=== Begin Enclosure ===

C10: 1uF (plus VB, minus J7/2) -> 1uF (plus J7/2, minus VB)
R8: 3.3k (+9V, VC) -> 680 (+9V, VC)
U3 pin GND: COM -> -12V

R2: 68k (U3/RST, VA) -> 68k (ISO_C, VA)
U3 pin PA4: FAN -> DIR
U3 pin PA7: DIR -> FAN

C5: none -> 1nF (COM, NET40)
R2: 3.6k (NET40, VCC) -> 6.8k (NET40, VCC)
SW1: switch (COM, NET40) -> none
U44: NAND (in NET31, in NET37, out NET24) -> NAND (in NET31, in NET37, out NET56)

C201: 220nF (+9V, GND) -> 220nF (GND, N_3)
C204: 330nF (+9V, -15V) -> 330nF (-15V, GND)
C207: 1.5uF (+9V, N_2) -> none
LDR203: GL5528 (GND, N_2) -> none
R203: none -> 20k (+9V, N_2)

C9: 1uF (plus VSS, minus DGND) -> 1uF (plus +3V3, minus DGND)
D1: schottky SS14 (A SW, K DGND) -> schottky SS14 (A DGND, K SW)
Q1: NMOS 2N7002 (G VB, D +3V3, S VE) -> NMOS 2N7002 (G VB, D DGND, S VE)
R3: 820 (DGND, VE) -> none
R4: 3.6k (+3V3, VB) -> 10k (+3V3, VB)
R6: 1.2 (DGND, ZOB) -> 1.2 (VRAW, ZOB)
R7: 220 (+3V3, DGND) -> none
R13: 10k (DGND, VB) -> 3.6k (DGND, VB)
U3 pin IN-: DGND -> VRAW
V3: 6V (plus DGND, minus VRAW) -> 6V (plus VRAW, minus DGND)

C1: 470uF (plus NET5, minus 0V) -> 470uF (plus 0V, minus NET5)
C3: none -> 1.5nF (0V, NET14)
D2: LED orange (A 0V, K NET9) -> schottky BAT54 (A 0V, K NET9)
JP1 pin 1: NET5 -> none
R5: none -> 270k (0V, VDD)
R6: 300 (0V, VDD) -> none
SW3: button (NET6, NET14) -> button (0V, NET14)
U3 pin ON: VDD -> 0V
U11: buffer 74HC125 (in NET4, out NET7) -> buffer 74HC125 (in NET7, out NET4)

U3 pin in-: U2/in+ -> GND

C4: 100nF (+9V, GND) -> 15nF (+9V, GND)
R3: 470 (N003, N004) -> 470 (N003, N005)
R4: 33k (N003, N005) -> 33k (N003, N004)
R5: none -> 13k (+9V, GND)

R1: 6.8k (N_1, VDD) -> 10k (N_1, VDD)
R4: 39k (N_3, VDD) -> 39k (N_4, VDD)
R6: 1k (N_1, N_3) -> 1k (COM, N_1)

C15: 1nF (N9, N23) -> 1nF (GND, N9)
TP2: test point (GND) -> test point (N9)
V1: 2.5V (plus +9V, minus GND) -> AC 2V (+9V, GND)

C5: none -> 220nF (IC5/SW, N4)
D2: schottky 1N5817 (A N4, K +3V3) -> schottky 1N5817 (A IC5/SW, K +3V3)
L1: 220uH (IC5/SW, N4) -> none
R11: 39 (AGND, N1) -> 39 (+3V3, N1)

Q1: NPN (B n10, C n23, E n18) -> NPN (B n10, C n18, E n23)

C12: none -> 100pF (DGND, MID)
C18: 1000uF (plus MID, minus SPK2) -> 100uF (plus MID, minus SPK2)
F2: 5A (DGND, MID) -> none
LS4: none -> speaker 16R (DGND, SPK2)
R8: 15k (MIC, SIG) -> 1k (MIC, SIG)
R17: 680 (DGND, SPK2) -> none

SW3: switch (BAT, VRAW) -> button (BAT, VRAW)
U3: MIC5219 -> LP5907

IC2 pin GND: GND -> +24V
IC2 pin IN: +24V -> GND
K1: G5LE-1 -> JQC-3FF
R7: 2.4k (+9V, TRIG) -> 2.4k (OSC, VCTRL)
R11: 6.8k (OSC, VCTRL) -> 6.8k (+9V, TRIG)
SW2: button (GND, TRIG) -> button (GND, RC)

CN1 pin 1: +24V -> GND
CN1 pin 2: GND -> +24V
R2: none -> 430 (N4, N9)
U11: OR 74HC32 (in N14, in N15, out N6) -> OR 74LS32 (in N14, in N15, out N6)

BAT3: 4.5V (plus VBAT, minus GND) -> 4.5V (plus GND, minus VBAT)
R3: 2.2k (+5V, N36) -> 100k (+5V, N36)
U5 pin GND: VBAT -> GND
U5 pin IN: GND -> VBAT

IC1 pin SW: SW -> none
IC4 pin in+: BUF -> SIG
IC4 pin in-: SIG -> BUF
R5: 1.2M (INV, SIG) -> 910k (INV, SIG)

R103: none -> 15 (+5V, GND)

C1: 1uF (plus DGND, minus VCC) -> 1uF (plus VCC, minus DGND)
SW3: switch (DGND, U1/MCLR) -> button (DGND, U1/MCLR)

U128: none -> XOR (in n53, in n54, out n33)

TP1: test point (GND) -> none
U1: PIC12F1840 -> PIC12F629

=== End Enclosure ===

Copy all the records exactly so that no character differs from the source.

C10: 1uF (plus VB, minus J7/2) -> 1uF (plus J7/2, minus VB)
R8: 3.3k (+9V, VC) -> 680 (+9V, VC)
U3 pin GND: COM -> -12V

R2: 68k (U3/RST, VA) -> 68k (ISO_C, VA)
U3 pin PA4: FAN -> DIR
U3 pin PA7: DIR -> FAN

C5: none -> 1nF (COM, NET40)
R2: 3.6k (NET40, VCC) -> 6.8k (NET40, VCC)
SW1: switch (COM, NET40) -> none
U44: NAND (in NET31, in NET37, out NET24) -> NAND (in NET31, in NET37, out NET56)

C201: 220nF (+9V, GND) -> 220nF (GND, N_3)
C204: 330nF (+9V, -15V) -> 330nF (-15V, GND)
C207: 1.5uF (+9V, N_2) -> none
LDR203: GL5528 (GND, N_2) -> none
R203: none -> 20k (+9V, N_2)

C9: 1uF (plus VSS, minus DGND) -> 1uF (plus +3V3, minus DGND)
D1: schottky SS14 (A SW, K DGND) -> schottky SS14 (A DGND, K SW)
Q1: NMOS 2N7002 (G VB, D +3V3, S VE) -> NMOS 2N7002 (G VB, D DGND, S VE)
R3: 820 (DGND, VE) -> none
R4: 3.6k (+3V3, VB) -> 10k (+3V3, VB)
R6: 1.2 (DGND, ZOB) -> 1.2 (VRAW, ZOB)
R7: 220 (+3V3, DGND) -> none
R13: 10k (DGND, VB) -> 3.6k (DGND, VB)
U3 pin IN-: DGND -> VRAW
V3: 6V (plus DGND, minus VRAW) -> 6V (plus VRAW, minus DGND)

C1: 470uF (plus NET5, minus 0V) -> 470uF (plus 0V, minus NET5)
C3: none -> 1.5nF (0V, NET14)
D2: LED orange (A 0V, K NET9) -> schottky BAT54 (A 0V, K NET9)
JP1 pin 1: NET5 -> none
R5: none -> 270k (0V, VDD)
R6: 300 (0V, VDD) -> none
SW3: button (NET6, NET14) -> button (0V, NET14)
U3 pin ON: VDD -> 0V
U11: buffer 74HC125 (in NET4, out NET7) -> buffer 74HC125 (in NET7, out NET4)

U3 pin in-: U2/in+ -> GND

C4: 100nF (+9V, GND) -> 15nF (+9V, GND)
R3: 470 (N003, N004) -> 470 (N003, N005)
R4: 33k (N003, N005) -> 33k (N003, N004)
R5: none -> 13k (+9V, GND)

R1: 6.8k (N_1, VDD) -> 10k (N_1, VDD)
R4: 39k (N_3, VDD) -> 39k (N_4, VDD)
R6: 1k (N_1, N_3) -> 1k (COM, N_1)

C15: 1nF (N9, N23) -> 1nF (GND, N9)
TP2: test point (GND) -> test point (N9)
V1: 2.5V (plus +9V, minus GND) -> AC 2V (+9V, GND)

C5: none -> 220nF (IC5/SW, N4)
D2: schottky 1N5817 (A N4, K +3V3) -> schottky 1N5817 (A IC5/SW, K +3V3)
L1: 220uH (IC5/SW, N4) -> none
R11: 39 (AGND, N1) -> 39 (+3V3, N1)

Q1: NPN (B n10, C n23, E n18) -> NPN (B n10, C n18, E n23)

C12: none -> 100pF (DGND, MID)
C18: 1000uF (plus MID, minus SPK2) -> 100uF (plus MID, minus SPK2)
F2: 5A (DGND, MID) -> none
LS4: none -> speaker 16R (DGND, SPK2)
R8: 15k (MIC, SIG) -> 1k (MIC, SIG)
R17: 680 (DGND, SPK2) -> none

SW3: switch (BAT, VRAW) -> button (BAT, VRAW)
U3: MIC5219 -> LP5907

IC2 pin GND: GND -> +24V
IC2 pin IN: +24V -> GND
K1: G5LE-1 -> JQC-3FF
R7: 2.4k (+9V, TRIG) -> 2.4k (OSC, VCTRL)
R11: 6.8k (OSC, VCTRL) -> 6.8k (+9V, TRIG)
SW2: button (GND, TRIG) -> button (GND, RC)

CN1 pin 1: +24V -> GND
CN1 pin 2: GND -> +24V
R2: none -> 430 (N4, N9)
U11: OR 74HC32 (in N14, in N15, out N6) -> OR 74LS32 (in N14, in N15, out N6)

BAT3: 4.5V (plus VBAT, minus GND) -> 4.5V (plus GND, minus VBAT)
R3: 2.2k (+5V, N36) -> 100k (+5V, N36)
U5 pin GND: VBAT -> GND
U5 pin IN: GND -> VBAT

IC1 pin SW: SW -> none
IC4 pin in+: BUF -> SIG
IC4 pin in-: SIG -> BUF
R5: 1.2M (INV, SIG) -> 910k (INV, SIG)

R103: none -> 15 (+5V, GND)

C1: 1uF (plus DGND, minus VCC) -> 1uF (plus VCC, minus DGND)
SW3: switch (DGND, U1/MCLR) -> button (DGND, U1/MCLR)

U128: none -> XOR (in n53, in n54, out n33)

TP1: test point (GND) -> none
U1: PIC12F1840 -> PIC12F629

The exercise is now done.